**Provided information**

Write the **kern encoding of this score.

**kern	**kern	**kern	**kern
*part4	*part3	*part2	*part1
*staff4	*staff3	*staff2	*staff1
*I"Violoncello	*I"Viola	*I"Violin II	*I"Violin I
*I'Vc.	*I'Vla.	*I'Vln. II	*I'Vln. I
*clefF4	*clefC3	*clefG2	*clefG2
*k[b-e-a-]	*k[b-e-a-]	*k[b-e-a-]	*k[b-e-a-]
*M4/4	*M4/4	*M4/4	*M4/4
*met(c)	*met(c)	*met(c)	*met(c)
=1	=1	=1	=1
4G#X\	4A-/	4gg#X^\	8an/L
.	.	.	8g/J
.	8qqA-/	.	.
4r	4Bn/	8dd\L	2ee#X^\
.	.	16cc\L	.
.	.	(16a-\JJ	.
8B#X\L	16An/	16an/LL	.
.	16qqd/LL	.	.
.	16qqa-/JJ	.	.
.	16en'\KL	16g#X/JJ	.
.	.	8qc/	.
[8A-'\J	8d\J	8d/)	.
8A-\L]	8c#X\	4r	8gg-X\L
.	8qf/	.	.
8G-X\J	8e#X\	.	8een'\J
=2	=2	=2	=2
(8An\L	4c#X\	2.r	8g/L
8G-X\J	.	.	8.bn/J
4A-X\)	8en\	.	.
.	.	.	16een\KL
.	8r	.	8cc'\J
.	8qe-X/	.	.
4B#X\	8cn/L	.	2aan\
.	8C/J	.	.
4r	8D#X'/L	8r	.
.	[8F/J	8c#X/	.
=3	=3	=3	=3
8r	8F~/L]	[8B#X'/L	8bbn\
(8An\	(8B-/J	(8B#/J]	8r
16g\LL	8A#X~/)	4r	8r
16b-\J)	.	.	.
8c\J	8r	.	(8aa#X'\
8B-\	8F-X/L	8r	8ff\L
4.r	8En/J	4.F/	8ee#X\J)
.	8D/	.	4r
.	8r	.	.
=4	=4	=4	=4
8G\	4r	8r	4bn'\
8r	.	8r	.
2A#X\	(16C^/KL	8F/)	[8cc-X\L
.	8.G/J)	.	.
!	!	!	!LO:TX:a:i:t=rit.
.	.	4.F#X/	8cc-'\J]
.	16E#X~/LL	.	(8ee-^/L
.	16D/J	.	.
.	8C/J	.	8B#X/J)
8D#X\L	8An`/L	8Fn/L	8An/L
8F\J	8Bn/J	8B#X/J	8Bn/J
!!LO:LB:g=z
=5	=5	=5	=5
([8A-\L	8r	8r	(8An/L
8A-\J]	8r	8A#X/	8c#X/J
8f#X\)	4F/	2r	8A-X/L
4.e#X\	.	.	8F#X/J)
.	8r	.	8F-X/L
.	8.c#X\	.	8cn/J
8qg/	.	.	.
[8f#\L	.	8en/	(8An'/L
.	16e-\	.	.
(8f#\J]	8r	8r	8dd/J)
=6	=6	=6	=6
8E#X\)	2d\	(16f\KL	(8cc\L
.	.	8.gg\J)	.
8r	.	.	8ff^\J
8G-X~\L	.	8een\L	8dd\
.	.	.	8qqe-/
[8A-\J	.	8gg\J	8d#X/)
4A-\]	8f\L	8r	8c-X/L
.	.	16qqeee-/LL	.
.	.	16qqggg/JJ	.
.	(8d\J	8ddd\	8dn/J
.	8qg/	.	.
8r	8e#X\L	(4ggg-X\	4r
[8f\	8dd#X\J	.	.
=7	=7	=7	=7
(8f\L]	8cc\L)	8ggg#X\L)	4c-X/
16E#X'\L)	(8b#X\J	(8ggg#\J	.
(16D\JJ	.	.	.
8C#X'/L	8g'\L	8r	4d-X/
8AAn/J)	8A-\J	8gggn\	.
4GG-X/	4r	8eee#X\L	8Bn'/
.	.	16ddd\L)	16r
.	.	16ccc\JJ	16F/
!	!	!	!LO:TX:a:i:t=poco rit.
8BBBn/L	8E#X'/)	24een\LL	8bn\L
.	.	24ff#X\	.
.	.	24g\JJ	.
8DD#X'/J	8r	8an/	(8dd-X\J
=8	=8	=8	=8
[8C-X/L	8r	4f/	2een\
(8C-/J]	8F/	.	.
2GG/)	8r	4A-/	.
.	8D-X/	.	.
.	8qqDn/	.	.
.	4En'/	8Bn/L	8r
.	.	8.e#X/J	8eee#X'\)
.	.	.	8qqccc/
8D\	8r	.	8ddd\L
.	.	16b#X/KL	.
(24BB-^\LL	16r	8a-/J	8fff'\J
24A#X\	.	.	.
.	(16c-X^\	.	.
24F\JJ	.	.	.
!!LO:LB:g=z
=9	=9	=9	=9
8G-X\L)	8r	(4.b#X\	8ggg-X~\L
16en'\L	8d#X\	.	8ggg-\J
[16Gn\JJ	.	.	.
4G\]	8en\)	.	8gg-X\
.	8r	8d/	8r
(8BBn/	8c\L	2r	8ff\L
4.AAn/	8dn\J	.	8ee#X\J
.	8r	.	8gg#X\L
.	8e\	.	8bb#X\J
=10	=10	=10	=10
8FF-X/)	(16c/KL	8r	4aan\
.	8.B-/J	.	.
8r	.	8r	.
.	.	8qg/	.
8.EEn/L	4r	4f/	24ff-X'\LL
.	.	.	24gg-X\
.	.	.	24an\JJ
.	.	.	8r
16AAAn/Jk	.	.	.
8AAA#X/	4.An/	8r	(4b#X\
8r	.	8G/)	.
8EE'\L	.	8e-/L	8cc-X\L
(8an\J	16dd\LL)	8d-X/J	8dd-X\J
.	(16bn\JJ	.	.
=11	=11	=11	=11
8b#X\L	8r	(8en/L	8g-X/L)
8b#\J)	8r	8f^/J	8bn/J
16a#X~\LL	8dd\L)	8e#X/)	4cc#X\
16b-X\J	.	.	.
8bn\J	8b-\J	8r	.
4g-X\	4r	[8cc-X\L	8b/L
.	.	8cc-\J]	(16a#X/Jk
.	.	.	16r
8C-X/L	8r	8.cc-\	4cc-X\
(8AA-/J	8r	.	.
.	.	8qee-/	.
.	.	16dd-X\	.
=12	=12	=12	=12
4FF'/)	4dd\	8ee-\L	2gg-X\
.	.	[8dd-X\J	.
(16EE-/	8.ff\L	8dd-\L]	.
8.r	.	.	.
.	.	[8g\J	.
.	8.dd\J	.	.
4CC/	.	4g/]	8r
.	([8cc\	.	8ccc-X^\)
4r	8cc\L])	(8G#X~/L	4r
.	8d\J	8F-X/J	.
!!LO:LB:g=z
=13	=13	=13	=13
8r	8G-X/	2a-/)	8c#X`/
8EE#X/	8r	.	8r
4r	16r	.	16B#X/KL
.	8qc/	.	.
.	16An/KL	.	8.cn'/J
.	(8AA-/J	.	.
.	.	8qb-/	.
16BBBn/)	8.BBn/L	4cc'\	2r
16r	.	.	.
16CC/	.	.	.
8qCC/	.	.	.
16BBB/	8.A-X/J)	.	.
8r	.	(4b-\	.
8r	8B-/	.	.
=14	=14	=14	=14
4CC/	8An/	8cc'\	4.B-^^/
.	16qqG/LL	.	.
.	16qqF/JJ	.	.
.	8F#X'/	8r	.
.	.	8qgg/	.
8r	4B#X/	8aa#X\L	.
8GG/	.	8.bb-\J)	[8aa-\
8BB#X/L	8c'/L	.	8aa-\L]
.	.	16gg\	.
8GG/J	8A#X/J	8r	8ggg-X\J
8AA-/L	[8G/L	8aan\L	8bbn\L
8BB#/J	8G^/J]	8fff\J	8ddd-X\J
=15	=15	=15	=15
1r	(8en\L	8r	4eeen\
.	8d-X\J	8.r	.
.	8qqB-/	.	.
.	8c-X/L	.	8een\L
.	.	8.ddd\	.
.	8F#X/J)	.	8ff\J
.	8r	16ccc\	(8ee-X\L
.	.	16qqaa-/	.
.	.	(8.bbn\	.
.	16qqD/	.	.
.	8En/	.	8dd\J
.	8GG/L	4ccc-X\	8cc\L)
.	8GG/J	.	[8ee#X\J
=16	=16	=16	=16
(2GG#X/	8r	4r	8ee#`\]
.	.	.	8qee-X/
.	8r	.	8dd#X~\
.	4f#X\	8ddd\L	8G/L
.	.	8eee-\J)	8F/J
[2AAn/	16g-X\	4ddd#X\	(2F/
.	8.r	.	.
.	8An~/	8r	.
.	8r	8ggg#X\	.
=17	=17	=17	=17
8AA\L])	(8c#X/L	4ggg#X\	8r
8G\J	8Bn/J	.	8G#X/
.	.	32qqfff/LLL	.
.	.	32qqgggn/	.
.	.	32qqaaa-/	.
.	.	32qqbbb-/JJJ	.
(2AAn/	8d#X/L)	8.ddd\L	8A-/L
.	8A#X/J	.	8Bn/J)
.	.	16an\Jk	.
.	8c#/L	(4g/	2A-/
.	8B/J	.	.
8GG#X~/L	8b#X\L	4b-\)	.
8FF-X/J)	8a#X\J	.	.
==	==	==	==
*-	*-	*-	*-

**Written request**
Report every line in the rows above that contains the string "kern", matching case exactly.

**Correct answer**
Write the **kern encoding of this score.
**kern	**kern	**kern	**kern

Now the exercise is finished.